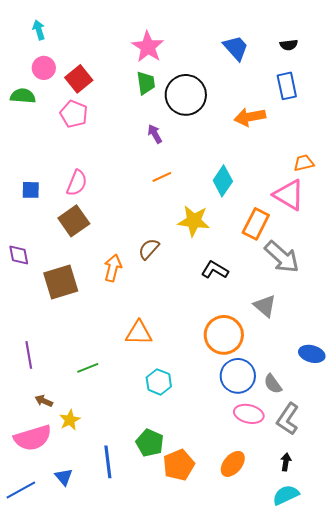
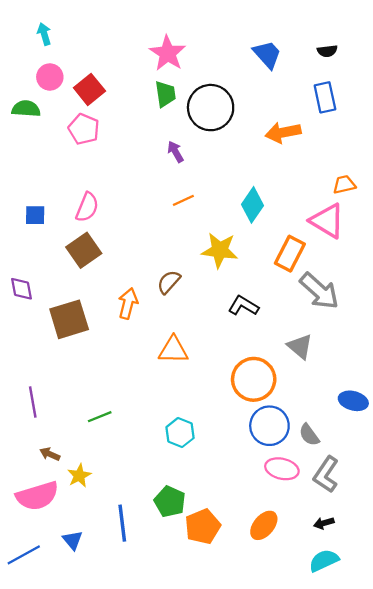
orange triangle: (139, 333) -> (173, 350), moved
black arrow: (286, 462) -> (324, 523), turned -114

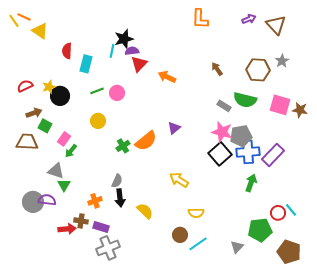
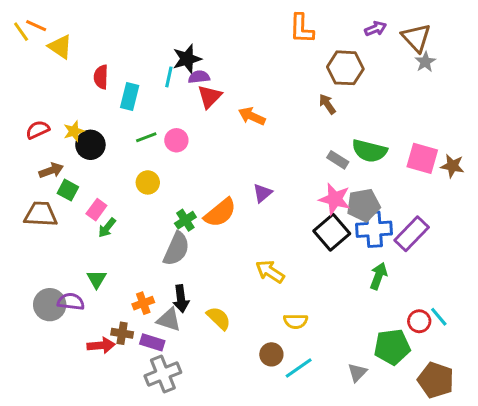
gray star: (282, 61) -> (425, 62), moved
brown hexagon: (258, 70) -> (345, 68), moved
gray triangle: (56, 171) -> (169, 320), moved
gray semicircle: (117, 181) -> (176, 249), moved, size x1.6

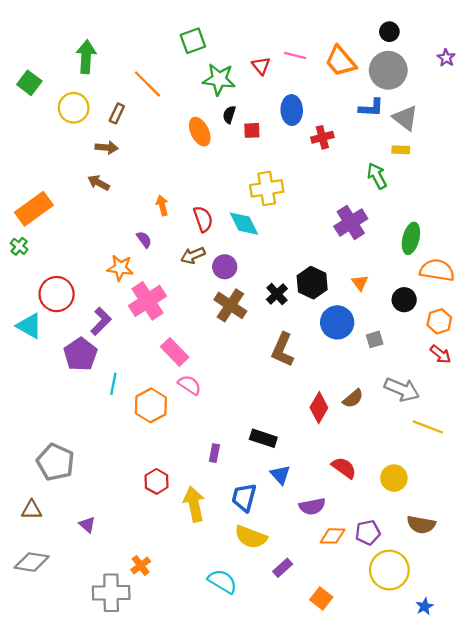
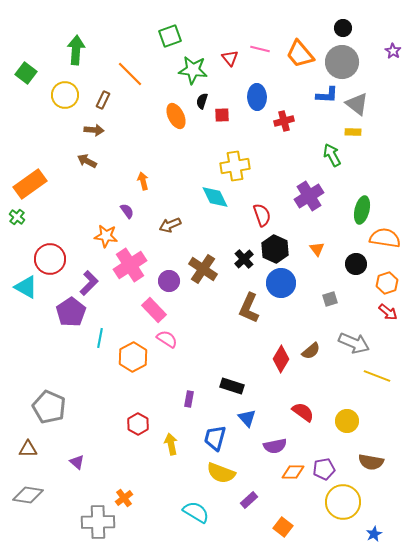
red semicircle: (203, 219) -> (262, 215), moved
purple circle: (225, 267) -> (169, 281), moved
blue circle: (337, 322) -> (281, 283), moved
yellow arrow: (194, 504) -> (171, 444), size x0.7

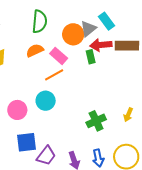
------------------------------------------------------------
• **ASSIGNMENT**
Return, from the data, each line where the string "moved" occurs.

• **THE ANSWER**
orange triangle: (139, 333) -> (173, 350), moved
gray star: (282, 61) -> (425, 62), moved
brown hexagon: (258, 70) -> (345, 68), moved
gray triangle: (56, 171) -> (169, 320), moved
gray semicircle: (117, 181) -> (176, 249), moved, size x1.6
red semicircle: (203, 219) -> (262, 215), moved
purple circle: (225, 267) -> (169, 281), moved
blue circle: (337, 322) -> (281, 283), moved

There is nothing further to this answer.